## WHAT YOU HAVE TO DO
Please give the data below again in full, exactly as it stands.

Spatial change descriptions
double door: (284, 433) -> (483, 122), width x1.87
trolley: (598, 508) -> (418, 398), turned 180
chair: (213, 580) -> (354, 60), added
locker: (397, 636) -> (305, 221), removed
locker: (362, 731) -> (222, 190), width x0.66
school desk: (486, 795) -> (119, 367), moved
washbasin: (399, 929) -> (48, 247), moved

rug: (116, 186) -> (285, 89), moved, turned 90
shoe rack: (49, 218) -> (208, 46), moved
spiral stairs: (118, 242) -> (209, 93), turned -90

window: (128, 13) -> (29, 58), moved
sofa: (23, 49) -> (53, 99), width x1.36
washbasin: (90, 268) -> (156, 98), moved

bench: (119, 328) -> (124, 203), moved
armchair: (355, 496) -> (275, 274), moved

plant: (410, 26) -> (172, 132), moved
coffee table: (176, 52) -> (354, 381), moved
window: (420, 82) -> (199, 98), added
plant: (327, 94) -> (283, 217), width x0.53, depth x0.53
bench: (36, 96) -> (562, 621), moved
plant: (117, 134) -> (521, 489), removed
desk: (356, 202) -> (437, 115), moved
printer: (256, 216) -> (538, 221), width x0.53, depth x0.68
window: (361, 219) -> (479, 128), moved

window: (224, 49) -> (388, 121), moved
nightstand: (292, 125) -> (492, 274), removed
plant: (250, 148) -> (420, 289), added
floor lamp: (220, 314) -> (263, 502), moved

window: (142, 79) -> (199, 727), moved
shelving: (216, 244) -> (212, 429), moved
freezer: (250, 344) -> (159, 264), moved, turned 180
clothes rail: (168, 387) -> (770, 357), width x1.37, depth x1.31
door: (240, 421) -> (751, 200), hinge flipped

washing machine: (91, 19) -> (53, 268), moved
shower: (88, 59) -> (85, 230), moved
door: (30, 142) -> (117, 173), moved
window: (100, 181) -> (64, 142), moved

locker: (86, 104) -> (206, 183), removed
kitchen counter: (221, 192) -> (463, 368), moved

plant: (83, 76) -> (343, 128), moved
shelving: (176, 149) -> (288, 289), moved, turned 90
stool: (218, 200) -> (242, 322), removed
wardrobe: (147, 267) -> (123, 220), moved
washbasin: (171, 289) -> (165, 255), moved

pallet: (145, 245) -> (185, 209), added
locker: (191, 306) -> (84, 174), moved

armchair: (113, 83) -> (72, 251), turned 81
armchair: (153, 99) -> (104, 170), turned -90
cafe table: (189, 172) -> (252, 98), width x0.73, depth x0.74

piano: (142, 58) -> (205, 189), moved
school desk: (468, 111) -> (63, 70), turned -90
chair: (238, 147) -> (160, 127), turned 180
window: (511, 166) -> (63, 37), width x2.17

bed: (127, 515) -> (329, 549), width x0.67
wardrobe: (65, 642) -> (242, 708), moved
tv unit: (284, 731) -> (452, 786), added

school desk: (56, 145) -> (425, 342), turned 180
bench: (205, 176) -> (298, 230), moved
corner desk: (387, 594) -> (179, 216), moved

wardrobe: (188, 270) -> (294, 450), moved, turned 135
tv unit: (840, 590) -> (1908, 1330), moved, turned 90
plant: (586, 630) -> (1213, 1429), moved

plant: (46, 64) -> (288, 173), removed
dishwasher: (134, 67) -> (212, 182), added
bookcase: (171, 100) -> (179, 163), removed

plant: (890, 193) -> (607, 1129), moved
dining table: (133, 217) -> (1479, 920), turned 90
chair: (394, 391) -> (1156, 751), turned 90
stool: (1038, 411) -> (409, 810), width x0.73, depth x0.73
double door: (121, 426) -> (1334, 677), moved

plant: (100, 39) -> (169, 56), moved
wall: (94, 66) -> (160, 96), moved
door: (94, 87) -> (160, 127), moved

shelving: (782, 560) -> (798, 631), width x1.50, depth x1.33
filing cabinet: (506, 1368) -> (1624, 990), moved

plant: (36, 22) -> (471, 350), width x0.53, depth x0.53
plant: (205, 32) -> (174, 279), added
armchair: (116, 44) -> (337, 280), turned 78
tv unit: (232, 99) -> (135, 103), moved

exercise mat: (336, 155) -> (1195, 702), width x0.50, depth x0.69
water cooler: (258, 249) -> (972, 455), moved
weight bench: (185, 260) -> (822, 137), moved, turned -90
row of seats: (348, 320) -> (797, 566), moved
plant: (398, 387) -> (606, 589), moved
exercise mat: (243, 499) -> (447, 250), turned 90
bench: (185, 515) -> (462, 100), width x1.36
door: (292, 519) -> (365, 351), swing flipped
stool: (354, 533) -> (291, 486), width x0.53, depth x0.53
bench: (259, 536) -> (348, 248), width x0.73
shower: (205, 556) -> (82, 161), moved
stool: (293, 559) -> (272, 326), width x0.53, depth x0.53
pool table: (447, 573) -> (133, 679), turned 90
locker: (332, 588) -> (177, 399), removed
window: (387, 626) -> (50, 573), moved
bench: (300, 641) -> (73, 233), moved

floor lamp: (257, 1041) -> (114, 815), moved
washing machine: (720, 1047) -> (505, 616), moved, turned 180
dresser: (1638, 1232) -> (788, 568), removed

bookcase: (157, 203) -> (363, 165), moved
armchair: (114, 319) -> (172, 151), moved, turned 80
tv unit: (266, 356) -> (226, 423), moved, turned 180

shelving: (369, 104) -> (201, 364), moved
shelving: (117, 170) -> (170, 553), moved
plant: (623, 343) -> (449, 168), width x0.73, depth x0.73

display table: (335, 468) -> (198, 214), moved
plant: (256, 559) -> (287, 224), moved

## SOLUTION TO THIS TASK
double door: (284, 433) -> (483, 122), width x1.87
trolley: (598, 508) -> (418, 398), turned 180
chair: (213, 580) -> (354, 60), added
locker: (397, 636) -> (305, 221), removed
locker: (362, 731) -> (222, 190), width x0.66
school desk: (486, 795) -> (119, 367), moved
washbasin: (399, 929) -> (48, 247), moved

rug: (116, 186) -> (285, 89), moved, turned 90
shoe rack: (49, 218) -> (208, 46), moved
spiral stairs: (118, 242) -> (209, 93), turned -90

window: (128, 13) -> (29, 58), moved
sofa: (23, 49) -> (53, 99), width x1.36
washbasin: (90, 268) -> (156, 98), moved

bench: (119, 328) -> (124, 203), moved
armchair: (355, 496) -> (275, 274), moved

plant: (410, 26) -> (172, 132), moved
coffee table: (176, 52) -> (354, 381), moved
window: (420, 82) -> (199, 98), added
plant: (327, 94) -> (283, 217), width x0.53, depth x0.53
bench: (36, 96) -> (562, 621), moved
plant: (117, 134) -> (521, 489), removed
desk: (356, 202) -> (437, 115), moved
printer: (256, 216) -> (538, 221), width x0.53, depth x0.68
window: (361, 219) -> (479, 128), moved

window: (224, 49) -> (388, 121), moved
nightstand: (292, 125) -> (492, 274), removed
plant: (250, 148) -> (420, 289), added
floor lamp: (220, 314) -> (263, 502), moved

window: (142, 79) -> (199, 727), moved
shelving: (216, 244) -> (212, 429), moved
freezer: (250, 344) -> (159, 264), moved, turned 180
clothes rail: (168, 387) -> (770, 357), width x1.37, depth x1.31
door: (240, 421) -> (751, 200), hinge flipped

washing machine: (91, 19) -> (53, 268), moved
shower: (88, 59) -> (85, 230), moved
door: (30, 142) -> (117, 173), moved
window: (100, 181) -> (64, 142), moved

locker: (86, 104) -> (206, 183), removed
kitchen counter: (221, 192) -> (463, 368), moved

plant: (83, 76) -> (343, 128), moved
shelving: (176, 149) -> (288, 289), moved, turned 90
stool: (218, 200) -> (242, 322), removed
wardrobe: (147, 267) -> (123, 220), moved
washbasin: (171, 289) -> (165, 255), moved

pallet: (145, 245) -> (185, 209), added
locker: (191, 306) -> (84, 174), moved

armchair: (113, 83) -> (72, 251), turned 81
armchair: (153, 99) -> (104, 170), turned -90
cafe table: (189, 172) -> (252, 98), width x0.73, depth x0.74

piano: (142, 58) -> (205, 189), moved
school desk: (468, 111) -> (63, 70), turned -90
chair: (238, 147) -> (160, 127), turned 180
window: (511, 166) -> (63, 37), width x2.17

bed: (127, 515) -> (329, 549), width x0.67
wardrobe: (65, 642) -> (242, 708), moved
tv unit: (284, 731) -> (452, 786), added

school desk: (56, 145) -> (425, 342), turned 180
bench: (205, 176) -> (298, 230), moved
corner desk: (387, 594) -> (179, 216), moved

wardrobe: (188, 270) -> (294, 450), moved, turned 135
tv unit: (840, 590) -> (1908, 1330), moved, turned 90
plant: (586, 630) -> (1213, 1429), moved

plant: (46, 64) -> (288, 173), removed
dishwasher: (134, 67) -> (212, 182), added
bookcase: (171, 100) -> (179, 163), removed

plant: (890, 193) -> (607, 1129), moved
dining table: (133, 217) -> (1479, 920), turned 90
chair: (394, 391) -> (1156, 751), turned 90
stool: (1038, 411) -> (409, 810), width x0.73, depth x0.73
double door: (121, 426) -> (1334, 677), moved

plant: (100, 39) -> (169, 56), moved
wall: (94, 66) -> (160, 96), moved
door: (94, 87) -> (160, 127), moved

shelving: (782, 560) -> (798, 631), width x1.50, depth x1.33
filing cabinet: (506, 1368) -> (1624, 990), moved

plant: (36, 22) -> (471, 350), width x0.53, depth x0.53
plant: (205, 32) -> (174, 279), added
armchair: (116, 44) -> (337, 280), turned 78
tv unit: (232, 99) -> (135, 103), moved

exercise mat: (336, 155) -> (1195, 702), width x0.50, depth x0.69
water cooler: (258, 249) -> (972, 455), moved
weight bench: (185, 260) -> (822, 137), moved, turned -90
row of seats: (348, 320) -> (797, 566), moved
plant: (398, 387) -> (606, 589), moved
exercise mat: (243, 499) -> (447, 250), turned 90
bench: (185, 515) -> (462, 100), width x1.36
door: (292, 519) -> (365, 351), swing flipped
stool: (354, 533) -> (291, 486), width x0.53, depth x0.53
bench: (259, 536) -> (348, 248), width x0.73
shower: (205, 556) -> (82, 161), moved
stool: (293, 559) -> (272, 326), width x0.53, depth x0.53
pool table: (447, 573) -> (133, 679), turned 90
locker: (332, 588) -> (177, 399), removed
window: (387, 626) -> (50, 573), moved
bench: (300, 641) -> (73, 233), moved

floor lamp: (257, 1041) -> (114, 815), moved
washing machine: (720, 1047) -> (505, 616), moved, turned 180
dresser: (1638, 1232) -> (788, 568), removed

bookcase: (157, 203) -> (363, 165), moved
armchair: (114, 319) -> (172, 151), moved, turned 80
tv unit: (266, 356) -> (226, 423), moved, turned 180

shelving: (369, 104) -> (201, 364), moved
shelving: (117, 170) -> (170, 553), moved
plant: (623, 343) -> (449, 168), width x0.73, depth x0.73

display table: (335, 468) -> (198, 214), moved
plant: (256, 559) -> (287, 224), moved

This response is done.